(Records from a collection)
....
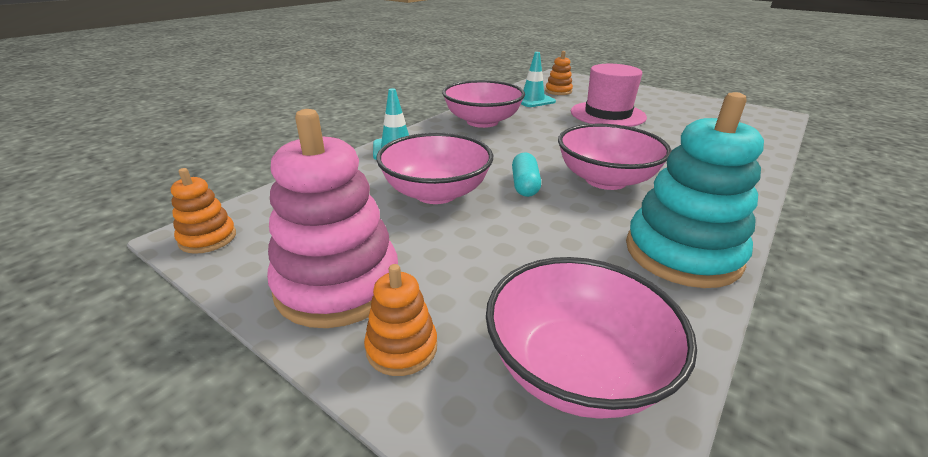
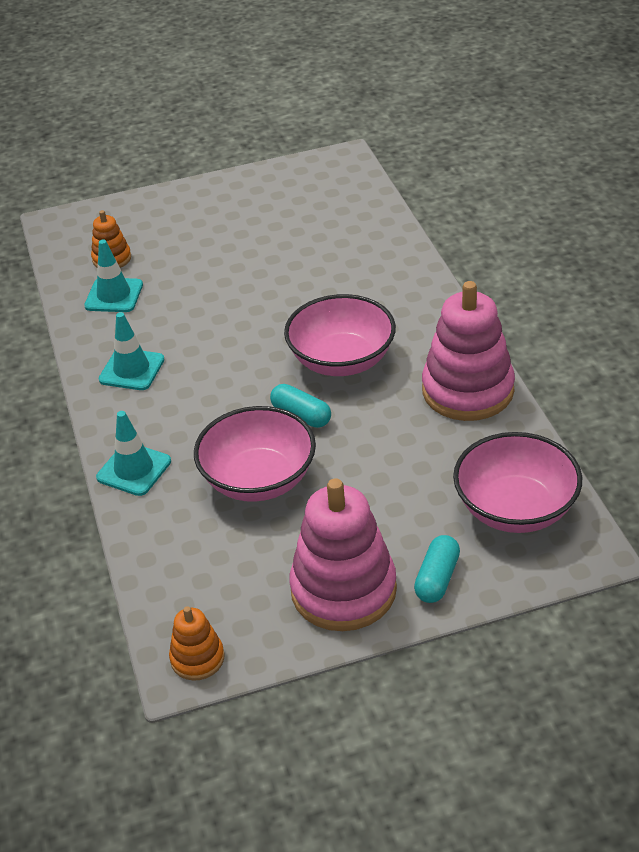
camera: 50 degrees left, 10 degrees up
orange stacking toy [364,264,437,376] -> turquoise capsule [414,535,460,603]
pink bowl [442,80,525,128] -> turquoise traffic cone [98,312,165,390]
pink hat [571,64,647,127] -> none
turquoise stacking toy [626,92,764,288] -> pink stacking toy [422,281,515,421]

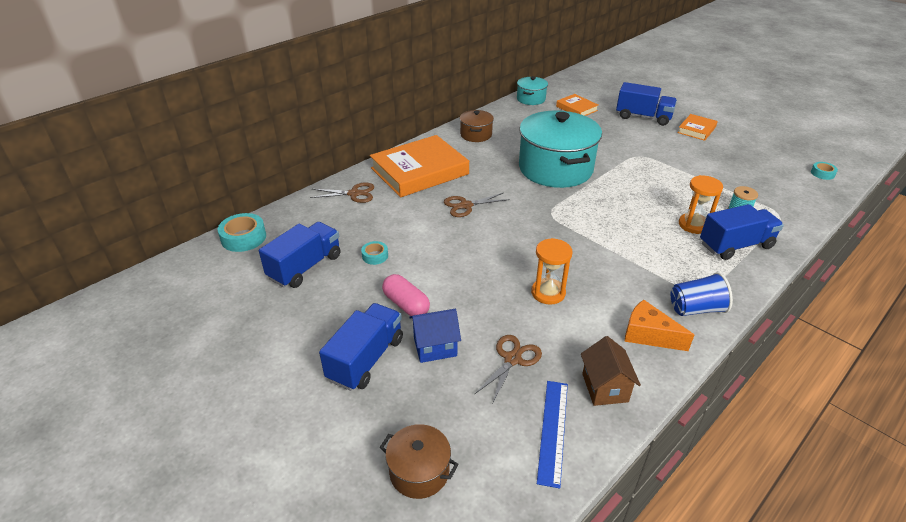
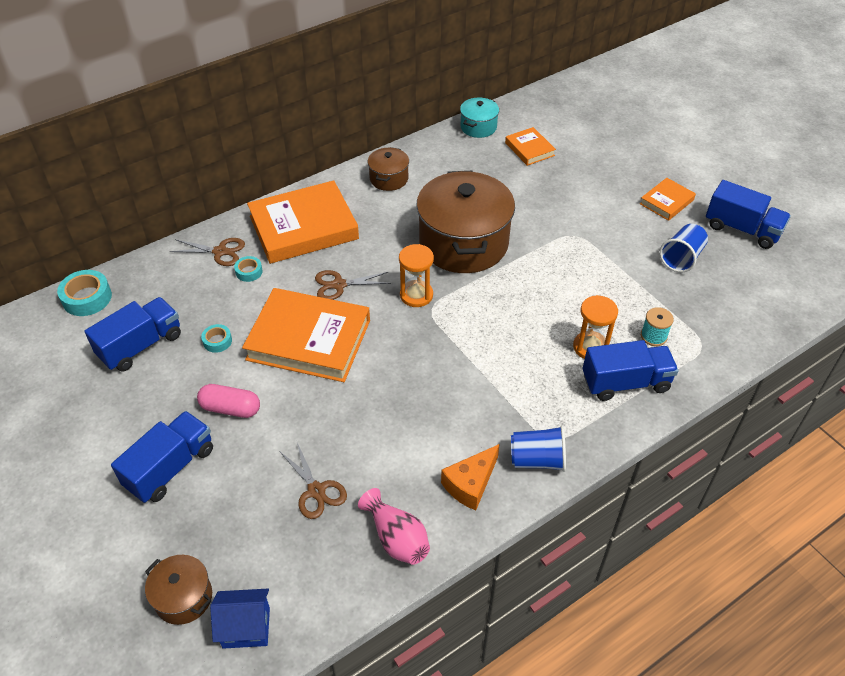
camera: 10 degrees right, 10 degrees up
pink capsule [382,274,430,316] -> pink capsule turned 45 degrees counterclockwise [197,384,260,418]
blue house [409,309,461,363] -> blue house moved to [210,589,270,649]
brown scissors [475,335,542,405] -> brown scissors turned 105 degrees clockwise [279,443,347,519]
turquoise pot [519,111,602,188] -> brown pot [416,171,515,273]
orange hourglass [531,238,572,304] -> orange hourglass moved to [399,244,434,307]
blue ruler [537,381,568,489] -> none
brown house [581,336,641,406] -> pink vase [358,488,430,565]
blue truck [616,82,677,126] -> blue truck moved to [706,180,791,249]
orange cheese [625,300,694,351] -> orange cheese turned 90 degrees counterclockwise [441,444,500,510]
turquoise tape [811,162,838,180] -> turquoise tape moved to [234,256,263,282]
none -> orange book [242,288,370,382]
none -> blue cup [660,224,708,273]

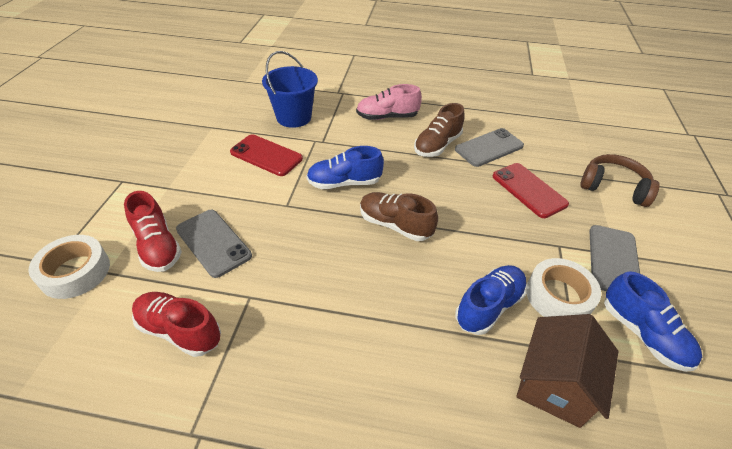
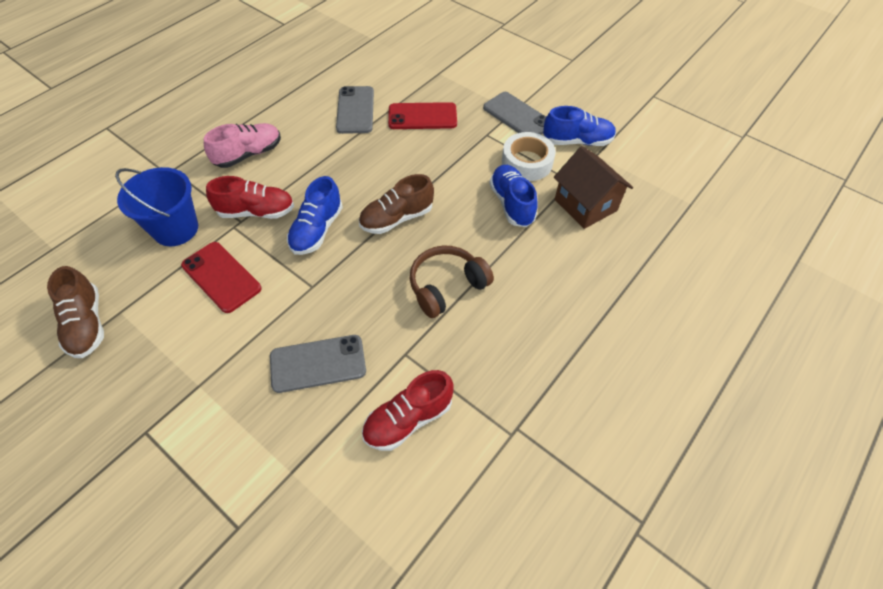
camera: 60 degrees left, 10 degrees up
white tape [29,235,110,299] -> none
red shoe [124,191,182,272] -> red shoe moved to [206,176,294,219]
red phone [230,134,303,176] -> red phone turned 75 degrees clockwise [181,242,261,313]
pink shoe [356,84,422,120] -> pink shoe turned 150 degrees counterclockwise [204,123,281,168]
brown shoe [414,103,465,157] -> brown shoe moved to [47,266,104,358]
brown headphones [580,154,660,207] -> brown headphones moved to [410,246,494,318]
....
The result should be a precise copy of all the entries, free of pictures.

camera: 50 degrees left, 10 degrees up
orange stacking toy [364,264,437,376] -> turquoise capsule [414,535,460,603]
pink bowl [442,80,525,128] -> turquoise traffic cone [98,312,165,390]
pink hat [571,64,647,127] -> none
turquoise stacking toy [626,92,764,288] -> pink stacking toy [422,281,515,421]

camera: 10 degrees right, 10 degrees up
pink capsule [382,274,430,316] -> pink capsule turned 45 degrees counterclockwise [197,384,260,418]
blue house [409,309,461,363] -> blue house moved to [210,589,270,649]
brown scissors [475,335,542,405] -> brown scissors turned 105 degrees clockwise [279,443,347,519]
turquoise pot [519,111,602,188] -> brown pot [416,171,515,273]
orange hourglass [531,238,572,304] -> orange hourglass moved to [399,244,434,307]
blue ruler [537,381,568,489] -> none
brown house [581,336,641,406] -> pink vase [358,488,430,565]
blue truck [616,82,677,126] -> blue truck moved to [706,180,791,249]
orange cheese [625,300,694,351] -> orange cheese turned 90 degrees counterclockwise [441,444,500,510]
turquoise tape [811,162,838,180] -> turquoise tape moved to [234,256,263,282]
none -> orange book [242,288,370,382]
none -> blue cup [660,224,708,273]

camera: 60 degrees left, 10 degrees up
white tape [29,235,110,299] -> none
red shoe [124,191,182,272] -> red shoe moved to [206,176,294,219]
red phone [230,134,303,176] -> red phone turned 75 degrees clockwise [181,242,261,313]
pink shoe [356,84,422,120] -> pink shoe turned 150 degrees counterclockwise [204,123,281,168]
brown shoe [414,103,465,157] -> brown shoe moved to [47,266,104,358]
brown headphones [580,154,660,207] -> brown headphones moved to [410,246,494,318]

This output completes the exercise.